*** Opening EXERCISE MATERIAL ***
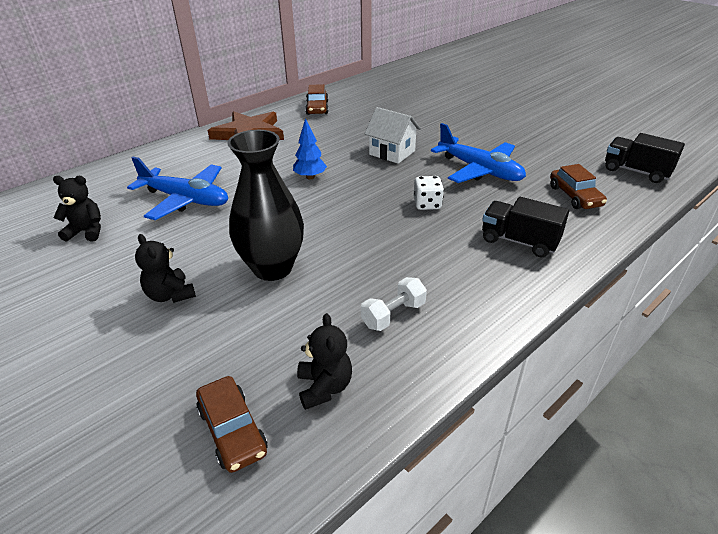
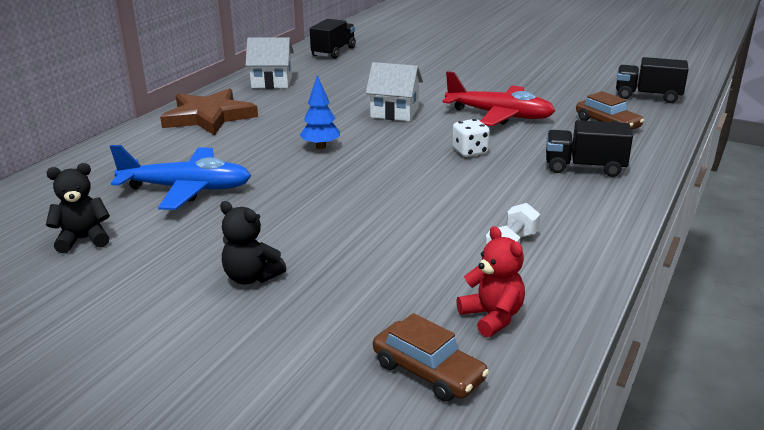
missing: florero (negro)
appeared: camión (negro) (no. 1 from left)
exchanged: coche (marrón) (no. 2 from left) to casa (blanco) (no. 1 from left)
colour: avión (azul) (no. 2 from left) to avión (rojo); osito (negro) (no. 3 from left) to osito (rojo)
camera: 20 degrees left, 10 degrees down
*** Closing EXERCISE MATERIAL ***
> TO DO: Reproduce every record exactly; images stay out.

> RESPONSE:
missing: florero (negro)
appeared: camión (negro) (no. 1 from left)
exchanged: coche (marrón) (no. 2 from left) to casa (blanco) (no. 1 from left)
colour: avión (azul) (no. 2 from left) to avión (rojo); osito (negro) (no. 3 from left) to osito (rojo)
camera: 20 degrees left, 10 degrees down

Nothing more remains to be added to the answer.